Job. Can you turn the records, from the line containing "Measure the distance between black" down to and including the line containing "At what (x,y)", into a numbered list that skips blank lines and leaves out the pictures?

━━ Excerpted records

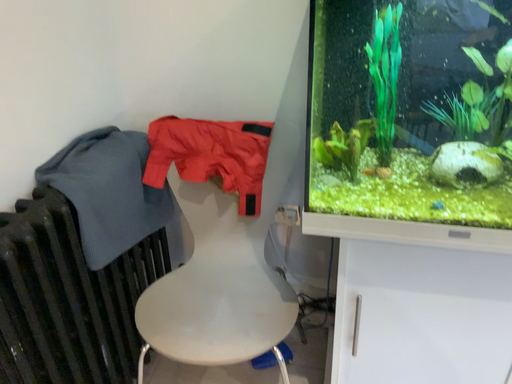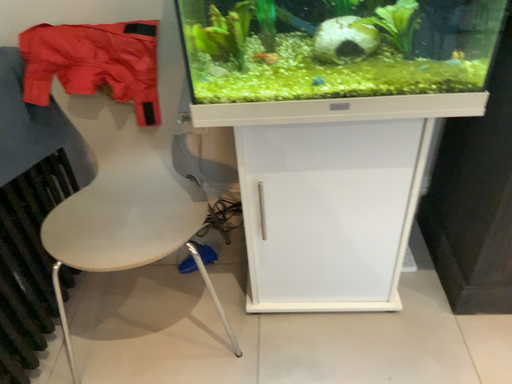
Question: Which way did the camera rotate in the video?

Choices:
 (A) rotated upward
 (B) rotated downward

Answer: (B)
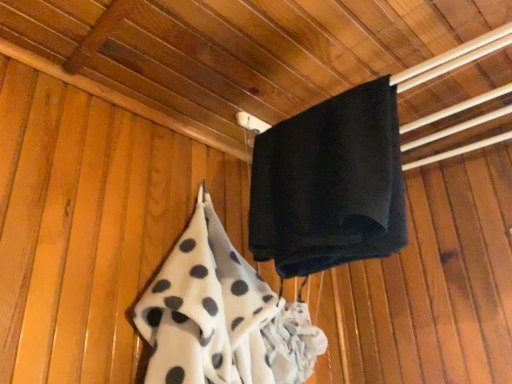
This screenshot has width=512, height=384. I want to click on black matte towel at upper center, so click(329, 184).

What do you see at coordinates (329, 184) in the screenshot? I see `black matte towel at upper center` at bounding box center [329, 184].

Measure the distance between black matte towel at upper center and camera.

black matte towel at upper center is 24.48 inches from camera.

This screenshot has width=512, height=384. In order to click on black matte towel at upper center in this screenshot , I will do `click(329, 184)`.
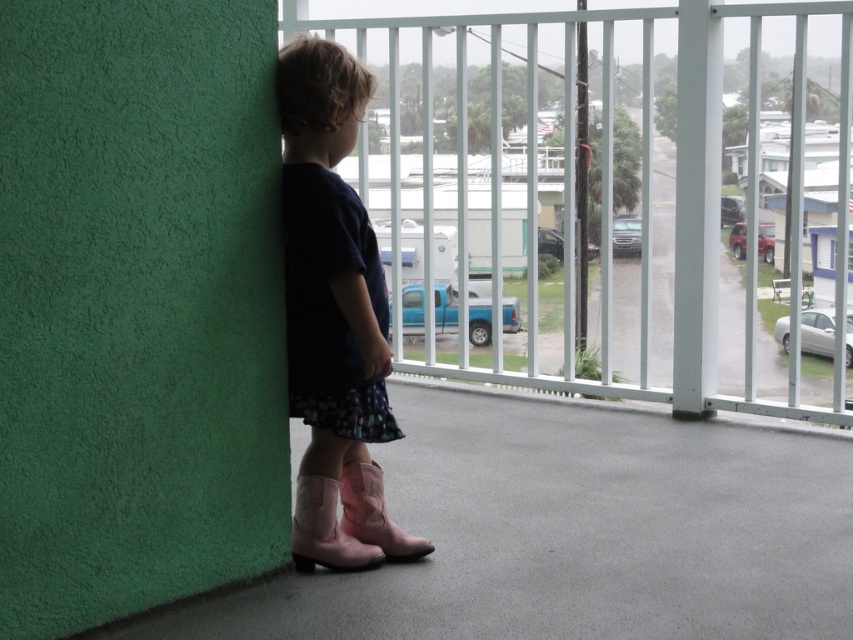
Does white metal railing at upper center have a lesser width compared to pink suede boots at lower left?

No, white metal railing at upper center is not thinner than pink suede boots at lower left.

Is white metal railing at upper center above pink suede boots at lower left?

Yes.

Which is behind, point (613, 17) or point (316, 129)?

Point (613, 17)

At what (x,y) coordinates should I click in order to perform the action: click on white metal railing at upper center. Please return your answer as a coordinate pair (x, y). Looking at the image, I should click on (643, 189).

Does pink suede boots at lower left appear under pink suede boot at lower left?

No, pink suede boots at lower left is not below pink suede boot at lower left.

Can you confirm if pink suede boots at lower left is positioned to the right of pink suede boot at lower left?

Incorrect, pink suede boots at lower left is not on the right side of pink suede boot at lower left.

Which is in front, point (276, 68) or point (364, 524)?

Point (276, 68)

The width and height of the screenshot is (853, 640). I want to click on pink suede boots at lower left, so click(x=334, y=316).

Between white metal railing at upper center and pink suede boot at lower left, which one appears on the left side from the viewer's perspective?

pink suede boot at lower left

Measure the distance between white metal railing at upper center and pink suede boot at lower left.

The distance of white metal railing at upper center from pink suede boot at lower left is 13.75 feet.

Is point (606, 120) in front of point (409, 556)?

No.

You are a GUI agent. You are given a task and a screenshot of the screen. Output one action in this format:
    pyautogui.click(x=<x>, y=<y>)
    Task: Click on the white metal railing at upper center
    
    Given the screenshot: What is the action you would take?
    [x=643, y=189]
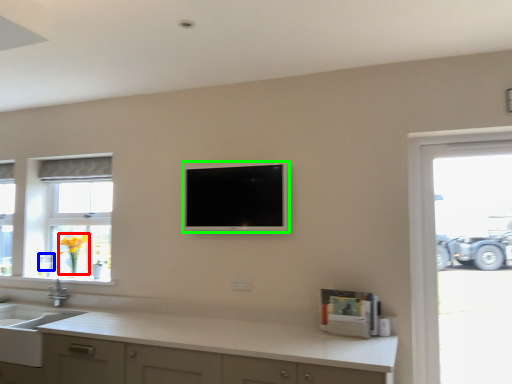
Question: Which is nearer to the flower (highlighted by a red box)? faucet (highlighted by a blue box) or television (highlighted by a green box).

Choices:
 (A) faucet
 (B) television

Answer: (A)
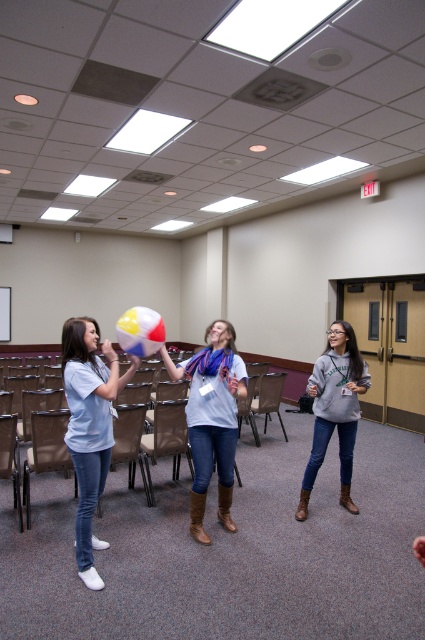
Question: Which is farther from the multicolored fabric beach ball at center?

Choices:
 (A) matte white scarf at center
 (B) gray fleece sweatshirt at right

Answer: (B)

Question: Can you confirm if matte white scarf at center is positioned above brown fabric chair at center?

Choices:
 (A) no
 (B) yes

Answer: (B)

Question: Among these objects, which one is nearest to the camera?

Choices:
 (A) matte white scarf at center
 (B) matte blue shirt at left

Answer: (B)

Question: Does matte blue shirt at left have a larger size compared to brown leather chair at center?

Choices:
 (A) yes
 (B) no

Answer: (A)

Question: Which of the following is the farthest from the observer?

Choices:
 (A) (64, 356)
 (B) (285, 436)

Answer: (B)

Question: Is matte blue shirt at left behind brown leather chair at center?

Choices:
 (A) no
 (B) yes

Answer: (A)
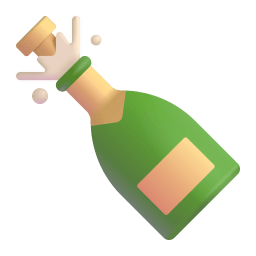
Find the location of a particular element. The image size is (256, 256). green bottle is located at coordinates (182, 123).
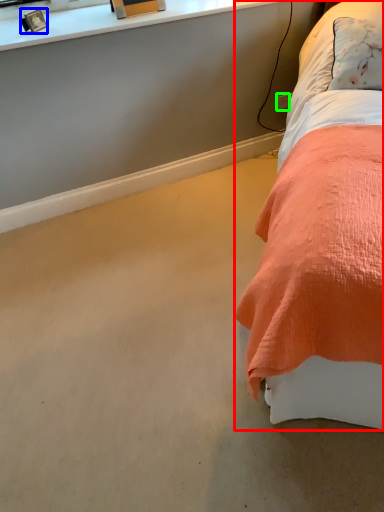
Question: Based on their relative distances, which object is nearer to bed (highlighted by a red box)? Choose from picture frame (highlighted by a blue box) and power outlet (highlighted by a green box).

Choices:
 (A) picture frame
 (B) power outlet

Answer: (B)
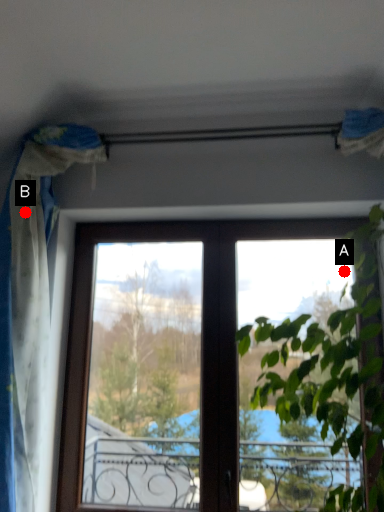
Question: Two points are circled on the image, labeled by A and B beside each circle. Which point appears closest to the camera in this image?

Choices:
 (A) A is closer
 (B) B is closer

Answer: (A)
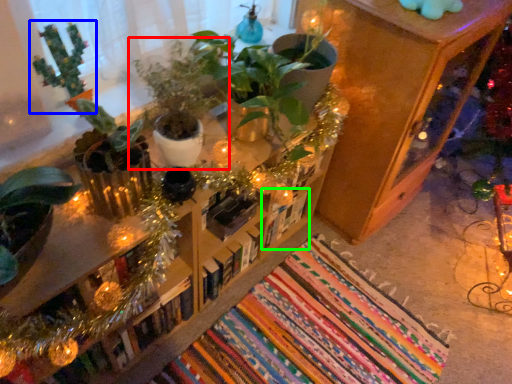
Question: Considering the real-world distances, which object is farthest from houseplant (highlighted by a red box)? houseplant (highlighted by a blue box) or book (highlighted by a green box)?

Choices:
 (A) houseplant
 (B) book

Answer: (B)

━━━━

Result of the task.
1. Measure the distance between black matte towel at upper center and camera.
2. black matte towel at upper center is 24.48 inches from camera.
3. This screenshot has width=512, height=384. In order to click on black matte towel at upper center in this screenshot , I will do `click(329, 184)`.
4. Does white metal railing at upper center have a lesser width compared to pink suede boots at lower left?
5. No, white metal railing at upper center is not thinner than pink suede boots at lower left.
6. Is white metal railing at upper center above pink suede boots at lower left?
7. Yes.
8. Which is behind, point (613, 17) or point (316, 129)?
9. Point (613, 17)
10. At what (x,y) coordinates should I click in order to perform the action: click on white metal railing at upper center. Please return your answer as a coordinate pair (x, y). Looking at the image, I should click on (643, 189).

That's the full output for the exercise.